Activity:
Go through the listing below and gather every line with the word "pink".

Extracted material:

________________________________________

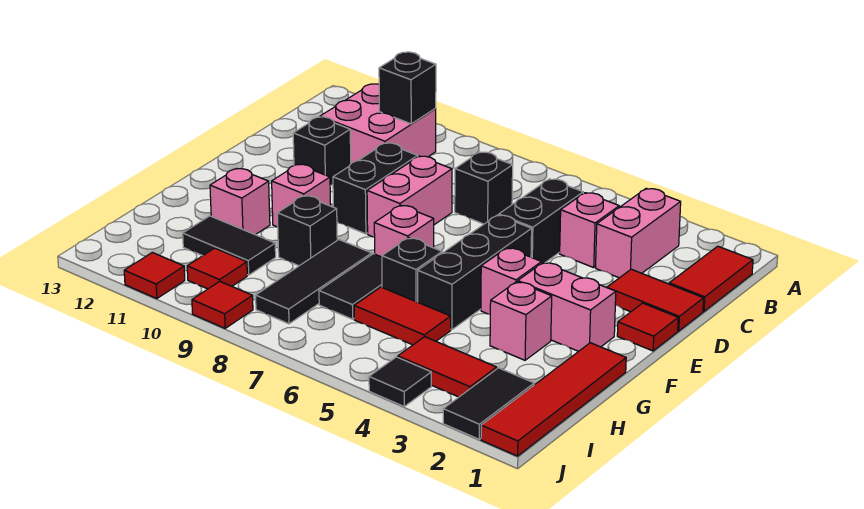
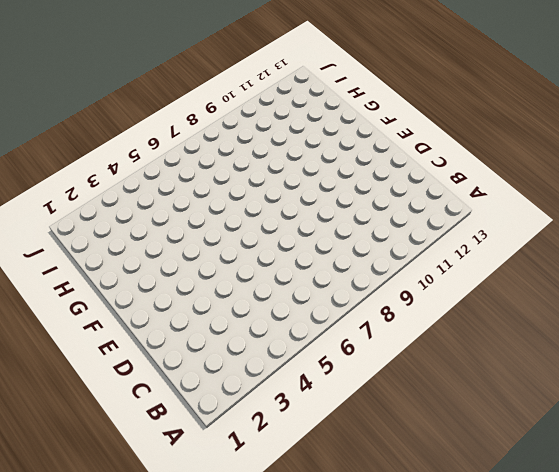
none -> red tile B1:C1 level 1
none -> pink brick B3:C3 level 1
none -> pink brick B10:C11 level 1
none -> pink brick C4 level 1

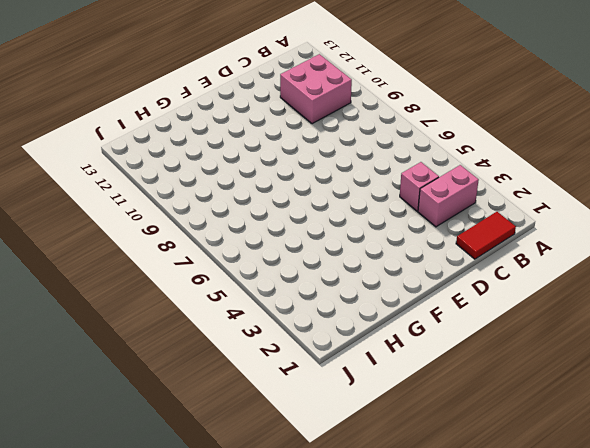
none -> black brick C5:D5 level 1
none -> black brick C7 level 1
none -> red tile D1:D2 level 1
none -> pink brick D8:E8 level 1

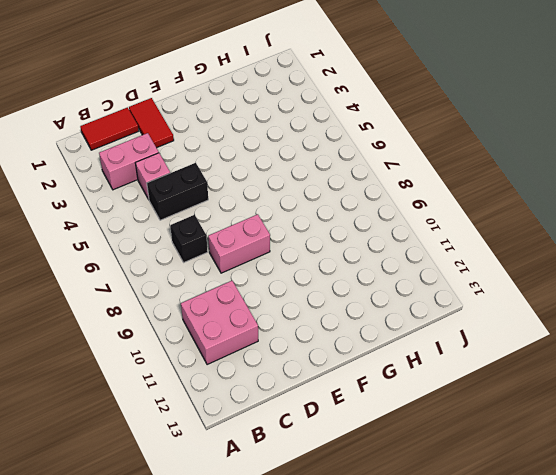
none -> black brick D9:E9 level 1
none -> black brick D11 level 1
none -> red tile E1 level 1
none -> black brick E5:G5 level 1

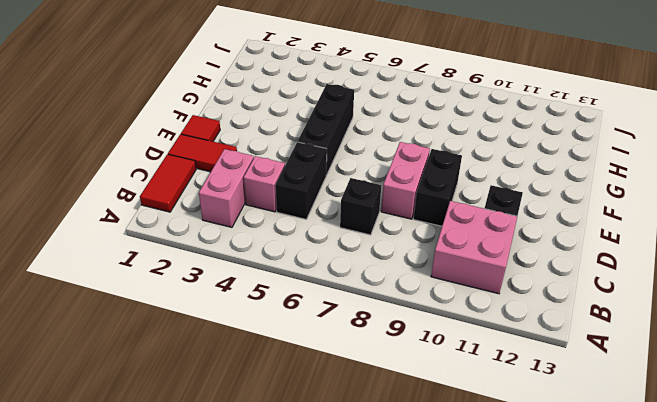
none -> pink brick F2:F3 level 1
none -> pink brick F4 level 1
none -> pink brick F7 level 1
none -> pink brick F10 level 1

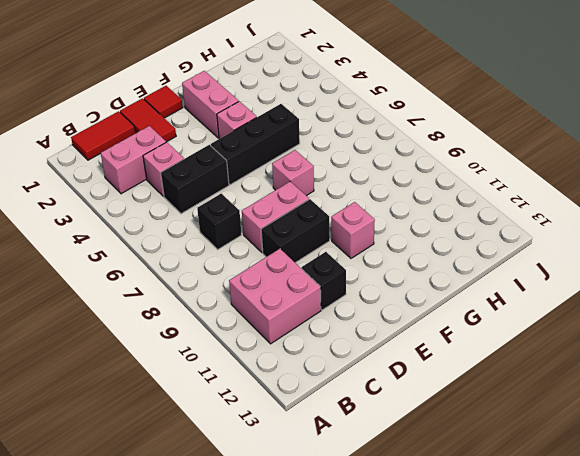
none -> red tile G1:J1 level 1
none -> pink brick G3 level 1
none -> black brick G6 level 1
none -> black tile G7:H7 level 1

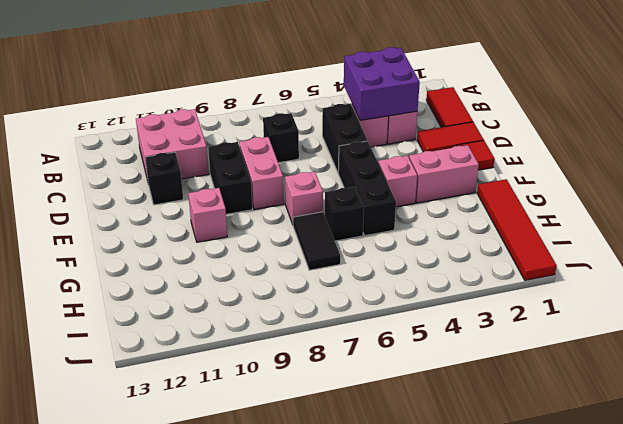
purple brick B3:C4 level 2 -> none
none -> pink brick G3 level 1
none -> black tile G8:I8 level 1
none -> black brick G9 level 1
none -> pink brick G11 level 1

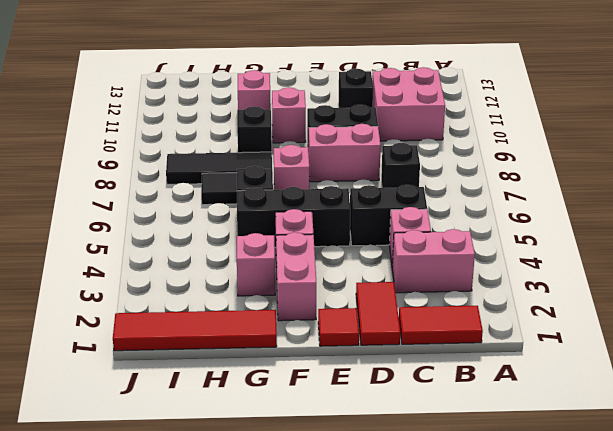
none -> red tile H5:H6 level 1
none -> black tile H10:H11 level 1
none -> black tile I2:J2 level 1
none -> red tile I3:I4 level 1

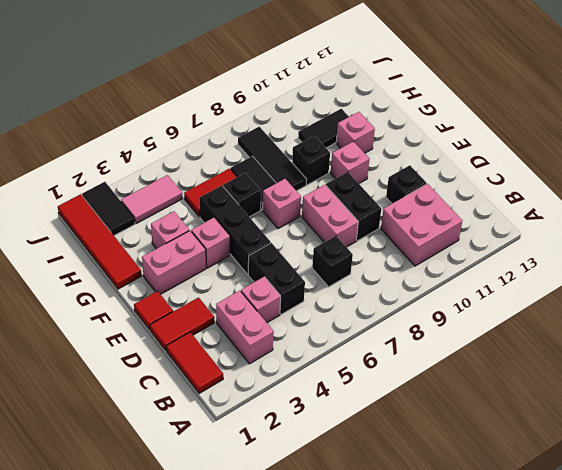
pink tile I3:I4 level 1 -> red tile I3:I4 level 1
none -> red tile I10 level 1
none -> black tile J4 level 1
none -> red tile J9 level 1
none -> red tile J11 level 1

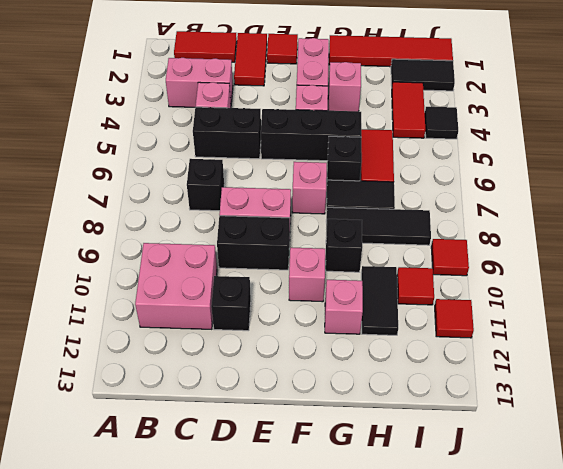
none -> black brick B10 level 2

________________________________________

Answer space:
none -> pink brick B3:C3 level 1
none -> pink brick B10:C11 level 1
none -> pink brick C4 level 1
none -> pink brick D8:E8 level 1
none -> pink brick F2:F3 level 1
none -> pink brick F4 level 1
none -> pink brick F7 level 1
none -> pink brick F10 level 1
none -> pink brick G3 level 1
none -> pink brick G3 level 1
none -> pink brick G11 level 1
pink tile I3:I4 level 1 -> red tile I3:I4 level 1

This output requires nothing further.